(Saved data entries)
* * * * *

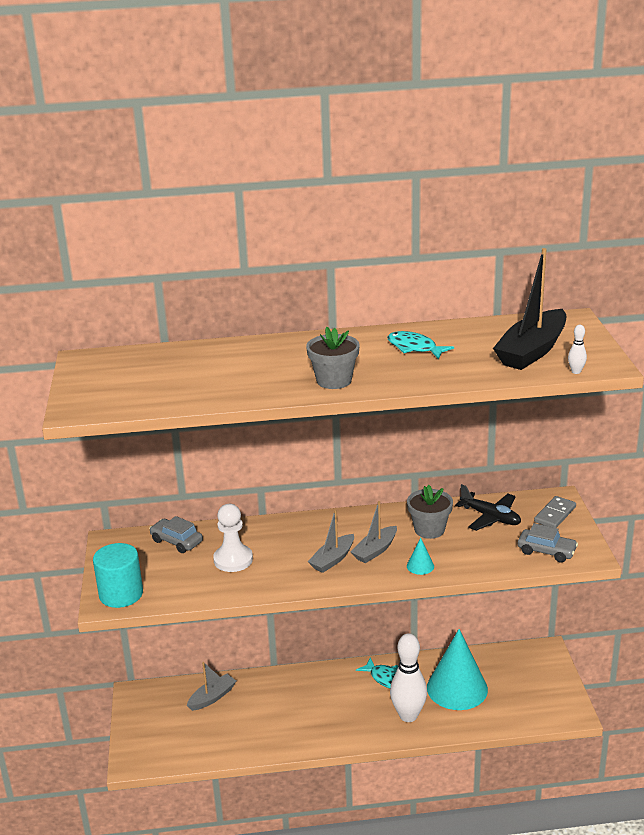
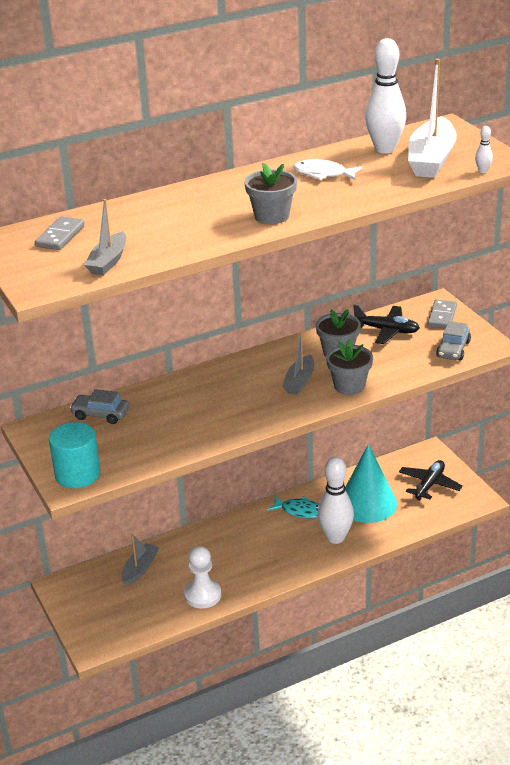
camera: 20 degrees left, 5 degrees up
(134, 365) = (60, 236): none -> grey domino
(233, 560) = (169, 419): white pawn -> white pawn (203, 595)
(332, 559) = (265, 398): grey boat -> grey boat (108, 261)
(414, 348) = (323, 174): turquoise fish -> white fish
(420, 566) = (349, 386): turquoise cone -> grey flower pot
(493, 333) = (385, 149): none -> white bowling pin
(529, 685) = (429, 485): none -> black plane
(532, 351) = (431, 159): black boat -> white boat
(546, 551) = (453, 349): grey car -> grey car turned 105 degrees clockwise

* * * * *

• [What to work on]: An answer is complete only when it holds every line above containing the string "white".

• [Output of the task]:
(233, 560) = (169, 419): white pawn -> white pawn (203, 595)
(414, 348) = (323, 174): turquoise fish -> white fish
(493, 333) = (385, 149): none -> white bowling pin
(532, 351) = (431, 159): black boat -> white boat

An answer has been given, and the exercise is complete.